[Difference listings]
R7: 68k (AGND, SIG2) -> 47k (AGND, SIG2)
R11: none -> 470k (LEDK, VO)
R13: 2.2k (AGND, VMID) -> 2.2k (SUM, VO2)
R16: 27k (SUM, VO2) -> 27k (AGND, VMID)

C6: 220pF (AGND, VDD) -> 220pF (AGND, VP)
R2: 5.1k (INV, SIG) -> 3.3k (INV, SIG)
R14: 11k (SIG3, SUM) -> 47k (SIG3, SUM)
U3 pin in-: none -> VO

## HOW TO COMPLETE THIS TASK
Retype the entries. Every line must match exactly.

## RESPONSE TO THE TASK
R7: 68k (AGND, SIG2) -> 47k (AGND, SIG2)
R11: none -> 470k (LEDK, VO)
R13: 2.2k (AGND, VMID) -> 2.2k (SUM, VO2)
R16: 27k (SUM, VO2) -> 27k (AGND, VMID)

C6: 220pF (AGND, VDD) -> 220pF (AGND, VP)
R2: 5.1k (INV, SIG) -> 3.3k (INV, SIG)
R14: 11k (SIG3, SUM) -> 47k (SIG3, SUM)
U3 pin in-: none -> VO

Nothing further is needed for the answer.